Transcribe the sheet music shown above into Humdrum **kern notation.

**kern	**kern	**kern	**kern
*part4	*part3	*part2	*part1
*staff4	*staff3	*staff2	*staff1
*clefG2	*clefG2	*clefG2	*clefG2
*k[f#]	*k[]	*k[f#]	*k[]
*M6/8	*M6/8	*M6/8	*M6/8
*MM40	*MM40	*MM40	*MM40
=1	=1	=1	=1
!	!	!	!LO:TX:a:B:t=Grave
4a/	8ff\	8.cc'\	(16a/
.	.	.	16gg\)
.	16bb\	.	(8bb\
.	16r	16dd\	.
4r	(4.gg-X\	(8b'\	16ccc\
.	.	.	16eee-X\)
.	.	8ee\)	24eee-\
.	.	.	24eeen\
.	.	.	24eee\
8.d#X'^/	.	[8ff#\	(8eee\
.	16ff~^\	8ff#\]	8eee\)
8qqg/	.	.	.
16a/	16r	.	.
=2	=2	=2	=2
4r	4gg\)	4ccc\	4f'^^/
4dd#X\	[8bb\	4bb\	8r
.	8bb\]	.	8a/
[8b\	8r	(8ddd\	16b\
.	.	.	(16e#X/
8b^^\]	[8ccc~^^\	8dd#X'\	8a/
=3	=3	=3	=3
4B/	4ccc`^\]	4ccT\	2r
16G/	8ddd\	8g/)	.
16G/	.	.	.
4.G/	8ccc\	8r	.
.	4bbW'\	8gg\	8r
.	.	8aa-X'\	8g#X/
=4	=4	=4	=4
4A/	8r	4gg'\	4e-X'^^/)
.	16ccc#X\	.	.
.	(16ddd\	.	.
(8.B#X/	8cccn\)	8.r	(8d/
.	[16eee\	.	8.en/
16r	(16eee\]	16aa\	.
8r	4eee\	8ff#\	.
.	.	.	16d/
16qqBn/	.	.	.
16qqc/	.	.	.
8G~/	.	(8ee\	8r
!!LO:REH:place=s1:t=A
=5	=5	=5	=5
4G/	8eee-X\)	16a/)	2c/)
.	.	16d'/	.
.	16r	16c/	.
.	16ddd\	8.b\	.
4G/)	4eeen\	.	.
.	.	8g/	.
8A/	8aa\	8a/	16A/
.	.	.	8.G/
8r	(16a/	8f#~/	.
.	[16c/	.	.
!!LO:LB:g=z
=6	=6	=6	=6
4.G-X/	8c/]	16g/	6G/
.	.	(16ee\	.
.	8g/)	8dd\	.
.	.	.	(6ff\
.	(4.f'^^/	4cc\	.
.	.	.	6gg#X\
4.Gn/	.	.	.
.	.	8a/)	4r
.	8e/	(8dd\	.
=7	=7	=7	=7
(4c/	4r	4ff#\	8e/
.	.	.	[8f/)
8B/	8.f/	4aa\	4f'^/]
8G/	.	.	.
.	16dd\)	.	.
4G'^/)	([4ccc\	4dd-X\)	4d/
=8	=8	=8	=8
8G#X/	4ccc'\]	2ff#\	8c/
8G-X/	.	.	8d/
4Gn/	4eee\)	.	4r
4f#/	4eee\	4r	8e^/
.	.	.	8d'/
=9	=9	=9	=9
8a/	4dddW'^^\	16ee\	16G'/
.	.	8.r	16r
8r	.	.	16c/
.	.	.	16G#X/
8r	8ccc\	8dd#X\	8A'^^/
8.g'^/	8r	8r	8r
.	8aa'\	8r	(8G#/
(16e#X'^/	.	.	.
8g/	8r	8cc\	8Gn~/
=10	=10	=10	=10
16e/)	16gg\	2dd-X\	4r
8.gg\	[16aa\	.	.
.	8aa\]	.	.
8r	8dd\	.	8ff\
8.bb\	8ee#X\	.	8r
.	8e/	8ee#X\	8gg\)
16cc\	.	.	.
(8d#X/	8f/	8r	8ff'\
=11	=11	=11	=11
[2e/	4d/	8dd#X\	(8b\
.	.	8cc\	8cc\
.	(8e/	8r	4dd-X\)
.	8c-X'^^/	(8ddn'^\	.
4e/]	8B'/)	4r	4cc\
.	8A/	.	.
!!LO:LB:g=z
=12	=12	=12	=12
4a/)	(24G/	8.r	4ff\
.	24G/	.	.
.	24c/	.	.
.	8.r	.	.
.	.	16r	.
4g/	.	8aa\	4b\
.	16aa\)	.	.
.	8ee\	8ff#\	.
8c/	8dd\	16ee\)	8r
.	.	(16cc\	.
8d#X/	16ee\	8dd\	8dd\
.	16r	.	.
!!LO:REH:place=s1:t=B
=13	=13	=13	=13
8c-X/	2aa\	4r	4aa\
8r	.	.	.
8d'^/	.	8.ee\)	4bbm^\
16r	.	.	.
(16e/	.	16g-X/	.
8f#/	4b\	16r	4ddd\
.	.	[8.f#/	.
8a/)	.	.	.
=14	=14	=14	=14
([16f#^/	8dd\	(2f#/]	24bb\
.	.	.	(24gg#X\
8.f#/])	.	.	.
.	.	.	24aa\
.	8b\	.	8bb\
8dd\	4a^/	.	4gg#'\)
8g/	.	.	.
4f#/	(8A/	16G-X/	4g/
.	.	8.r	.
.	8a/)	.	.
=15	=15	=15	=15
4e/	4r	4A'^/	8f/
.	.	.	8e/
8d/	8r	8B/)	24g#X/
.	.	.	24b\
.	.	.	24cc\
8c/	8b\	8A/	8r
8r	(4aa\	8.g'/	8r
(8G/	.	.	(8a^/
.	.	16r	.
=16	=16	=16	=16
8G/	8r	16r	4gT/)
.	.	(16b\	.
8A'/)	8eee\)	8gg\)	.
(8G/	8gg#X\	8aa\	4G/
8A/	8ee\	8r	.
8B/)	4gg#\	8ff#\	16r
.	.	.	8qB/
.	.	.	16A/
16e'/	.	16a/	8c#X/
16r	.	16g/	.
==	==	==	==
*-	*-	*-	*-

——————————

Problem requirements:
Pull out each line of the records above that contains the string "kern", and copy it in full.

Output of the task:
Transcribe the sheet music shown above into Humdrum **kern notation.
**kern	**kern	**kern	**kern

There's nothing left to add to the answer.